INSTRUCTIONS TO FOLLOW
Restate the listing below word for word, pictures excluded.

MATERIAL PROVIDED
+++
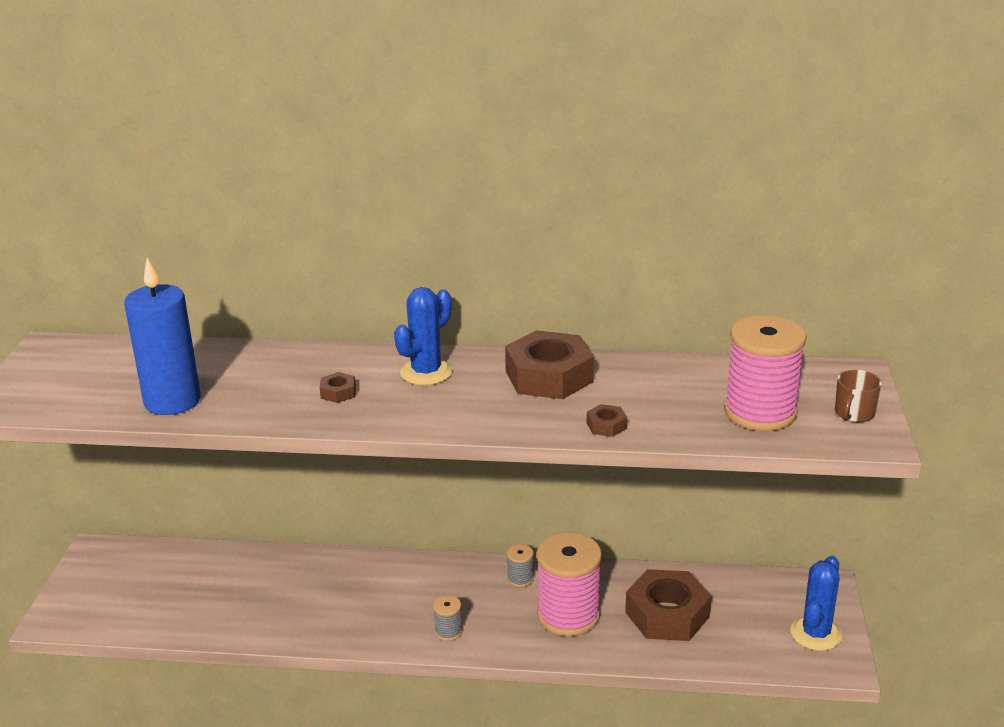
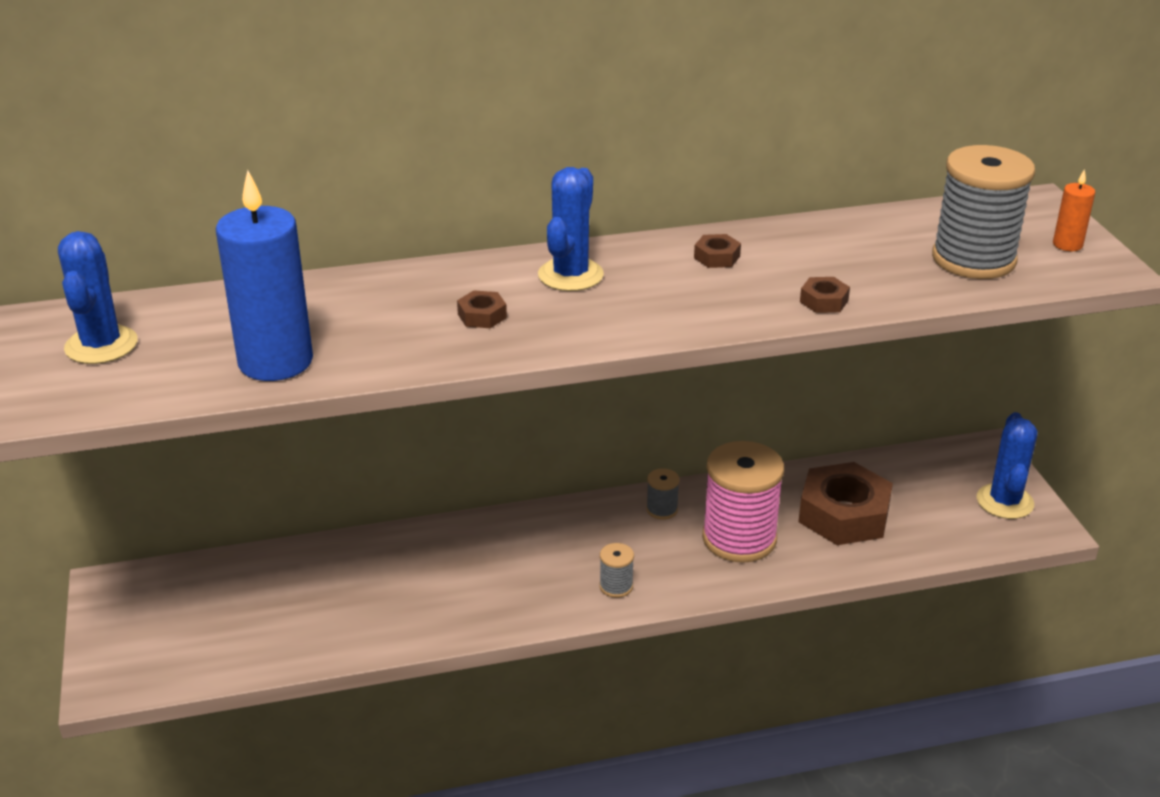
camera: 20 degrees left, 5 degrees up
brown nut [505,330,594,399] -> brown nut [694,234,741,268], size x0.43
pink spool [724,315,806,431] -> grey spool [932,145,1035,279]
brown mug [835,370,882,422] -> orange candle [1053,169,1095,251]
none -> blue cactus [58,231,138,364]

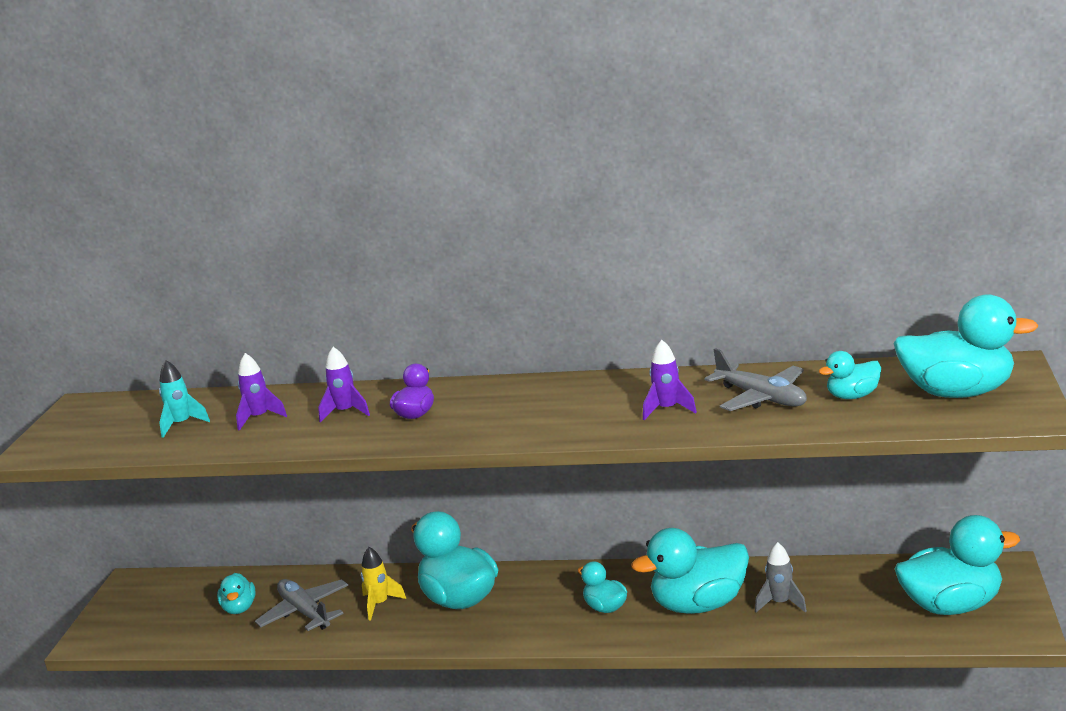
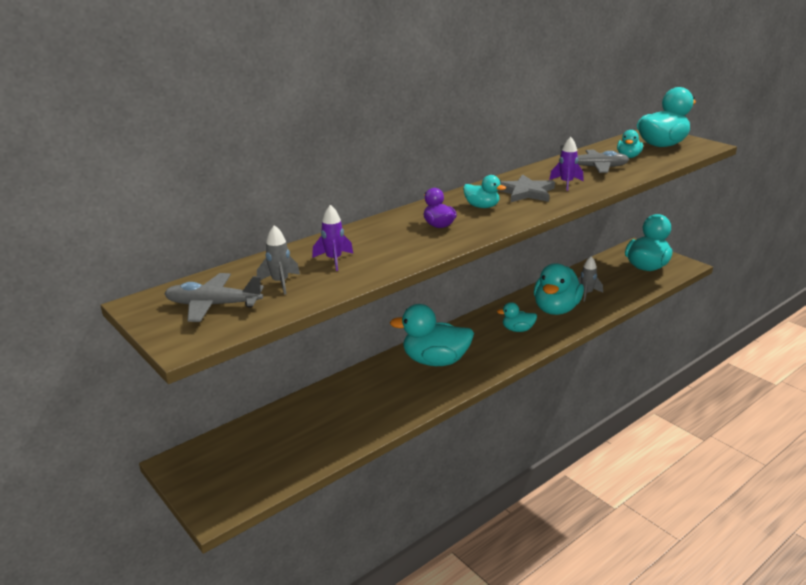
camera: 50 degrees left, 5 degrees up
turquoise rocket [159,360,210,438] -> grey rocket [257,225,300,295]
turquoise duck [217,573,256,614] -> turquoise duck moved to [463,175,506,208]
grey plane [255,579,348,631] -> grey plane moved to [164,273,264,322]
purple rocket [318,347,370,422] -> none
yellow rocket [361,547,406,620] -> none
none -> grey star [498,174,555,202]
+++
RESPONSE TO THIS TASK
camera: 20 degrees left, 5 degrees up
brown nut [505,330,594,399] -> brown nut [694,234,741,268], size x0.43
pink spool [724,315,806,431] -> grey spool [932,145,1035,279]
brown mug [835,370,882,422] -> orange candle [1053,169,1095,251]
none -> blue cactus [58,231,138,364]

camera: 50 degrees left, 5 degrees up
turquoise rocket [159,360,210,438] -> grey rocket [257,225,300,295]
turquoise duck [217,573,256,614] -> turquoise duck moved to [463,175,506,208]
grey plane [255,579,348,631] -> grey plane moved to [164,273,264,322]
purple rocket [318,347,370,422] -> none
yellow rocket [361,547,406,620] -> none
none -> grey star [498,174,555,202]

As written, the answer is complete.